Collected data
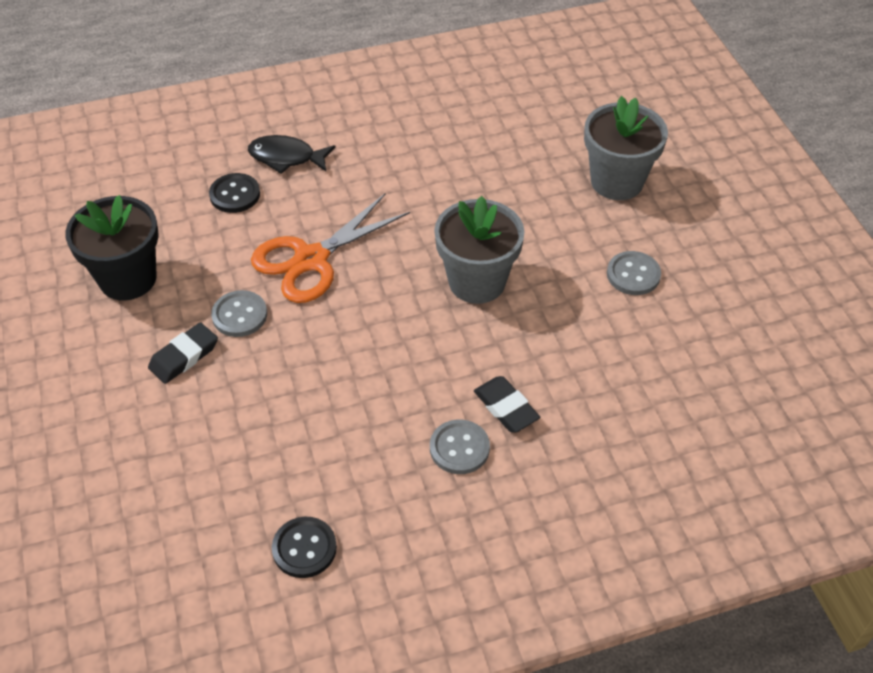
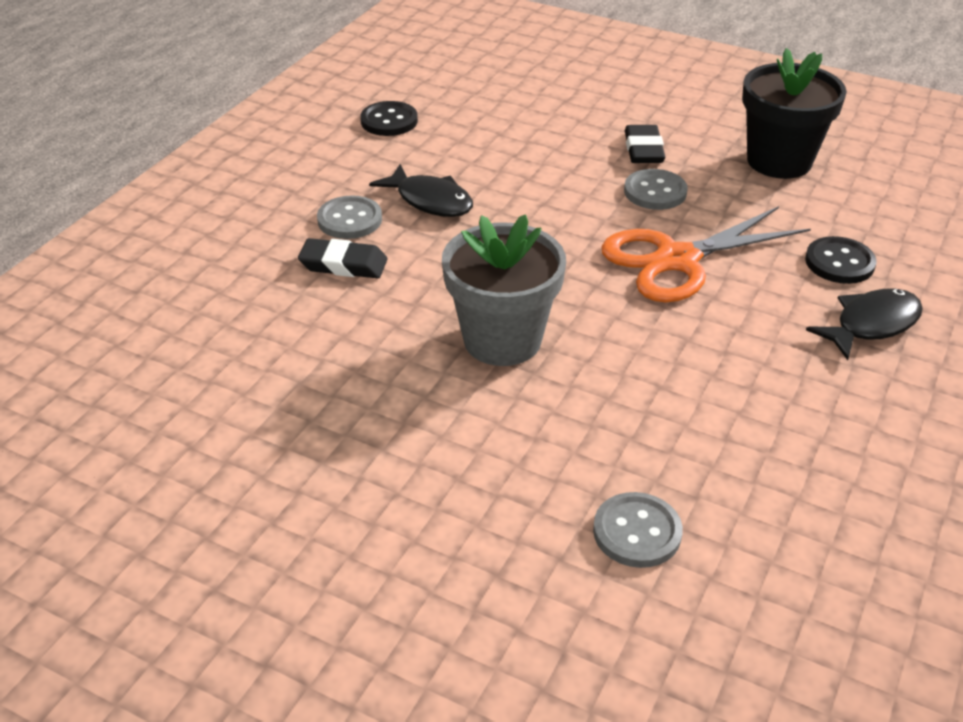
camera: 135 degrees right, 10 degrees down
(311, 259) = (677, 260): orange scissors -> orange scissors turned 120 degrees counterclockwise
(385, 423) = (430, 201): none -> black fish
(617, 181) = (494, 573): grey flower pot -> none
(633, 275) = (344, 458): grey button -> grey button (637, 532)

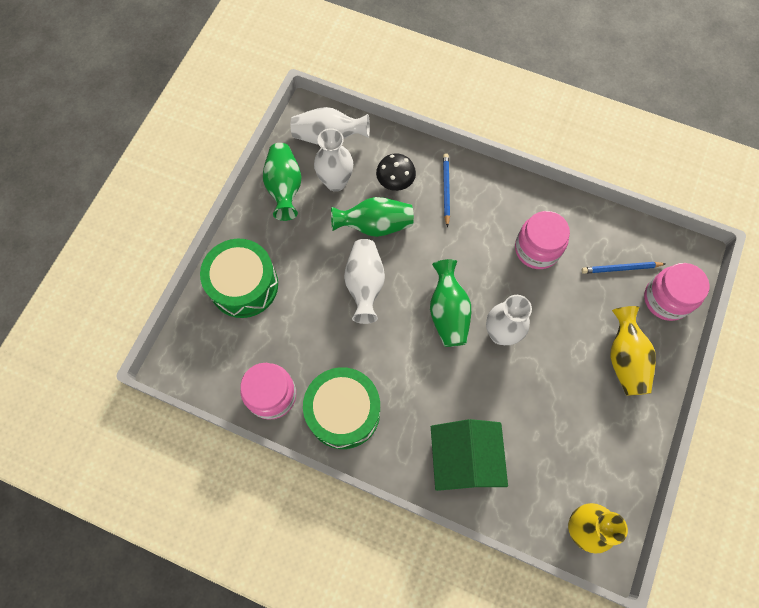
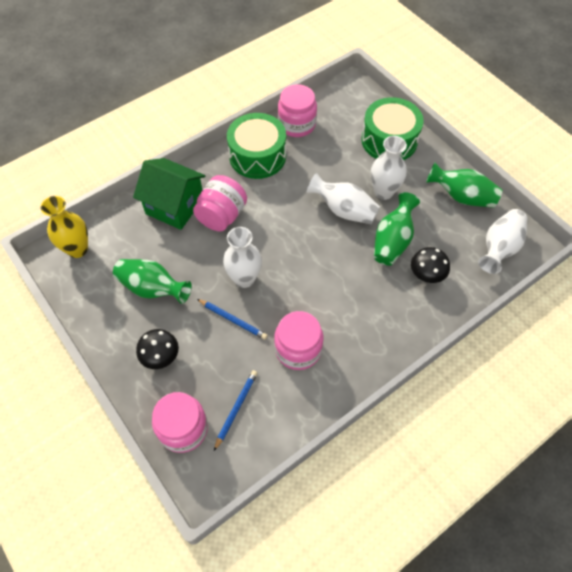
camera: 120 degrees right, 10 degrees down
(336, 182) = (449, 233): white vase -> white vase (384, 192)
(444, 401) = (222, 215): none -> pink jar
(446, 189) = (398, 310): blue pencil -> blue pencil (233, 320)
(448, 312) = (286, 253): green vase -> green vase (153, 288)
(625, 359) = (161, 357): yellow vase -> black mushroom

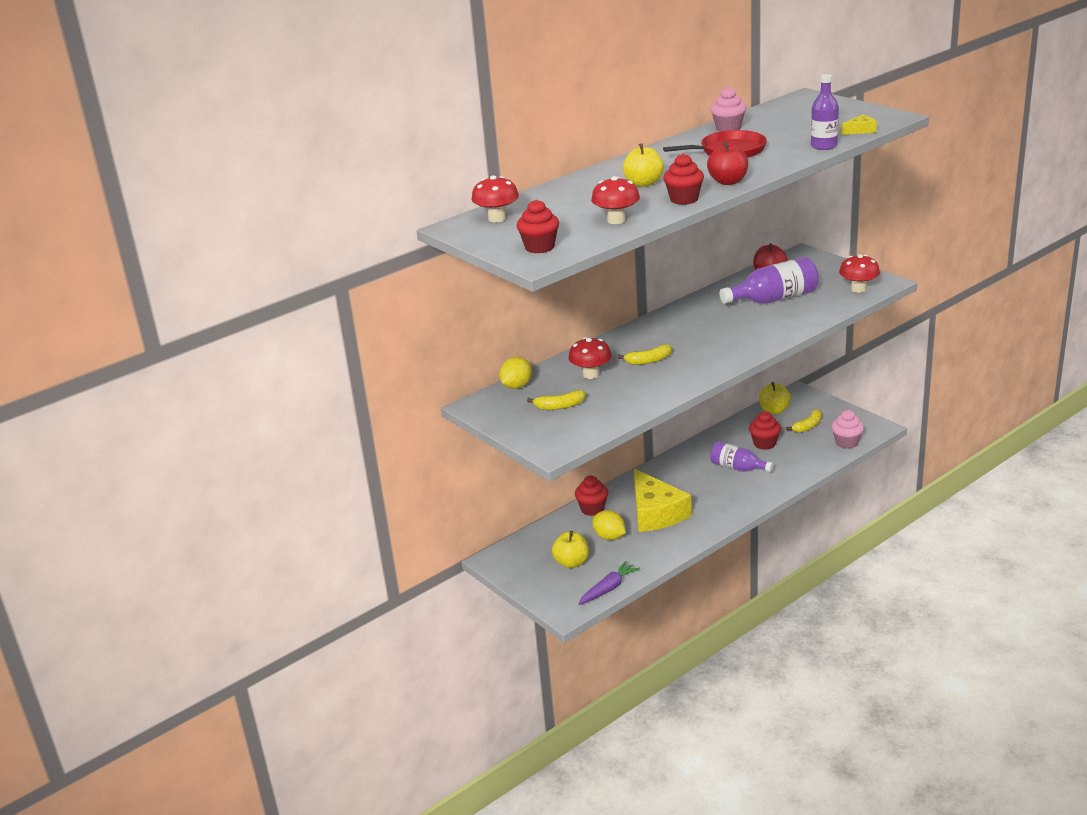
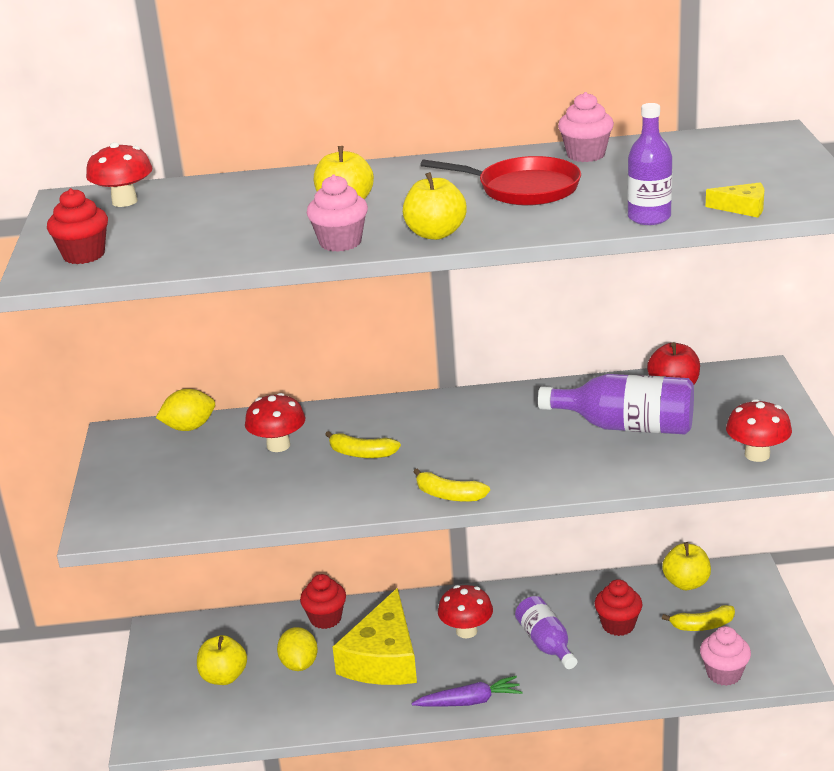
camera: 35 degrees right, 0 degrees up
(559, 406) = (189, 473): yellow banana -> yellow banana (449, 495)
(608, 589) = (217, 732): purple carrot -> purple carrot (469, 701)
(616, 220) = (220, 246): red mushroom -> red mushroom (466, 631)
(684, 199) = (340, 242): red cupcake -> pink cupcake
(728, 181) = (435, 234): red apple -> yellow apple

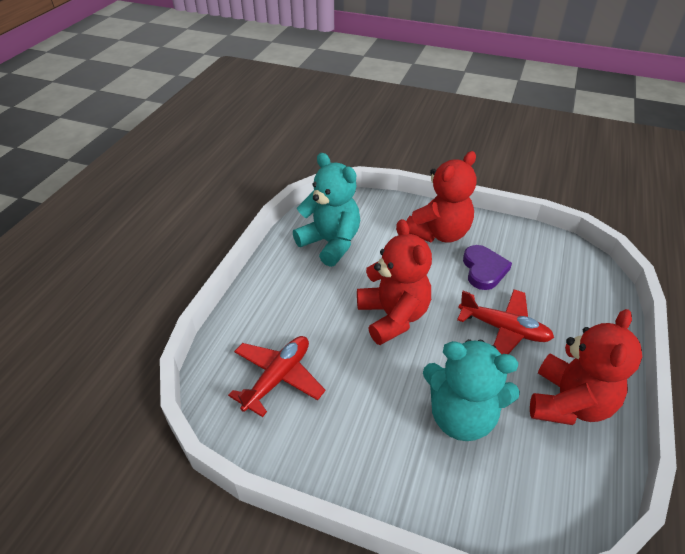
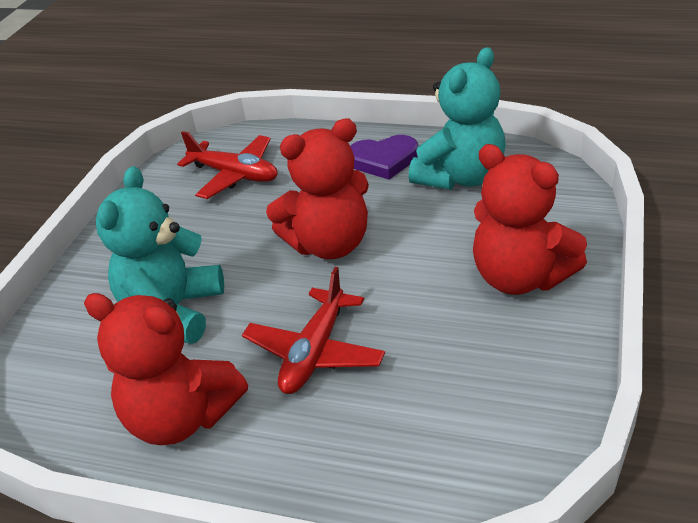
camera: 90 degrees right, 5 degrees down
(484, 270) = (442, 331): purple heart -> purple heart (384, 160)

=== WHAT THIS TASK INVOLVES ===
Using the entries above, transcribe every line from the line containing "(617, 181) = (494, 573): grey" through the line containing "(625, 359) = (161, 357): yellow". Do not copy pictures.

=== SOLVED EXERCISE ===
(617, 181) = (494, 573): grey flower pot -> none
(633, 275) = (344, 458): grey button -> grey button (637, 532)

camera: 120 degrees right, 10 degrees down
(336, 182) = (449, 233): white vase -> white vase (384, 192)
(444, 401) = (222, 215): none -> pink jar
(446, 189) = (398, 310): blue pencil -> blue pencil (233, 320)
(448, 312) = (286, 253): green vase -> green vase (153, 288)
(625, 359) = (161, 357): yellow vase -> black mushroom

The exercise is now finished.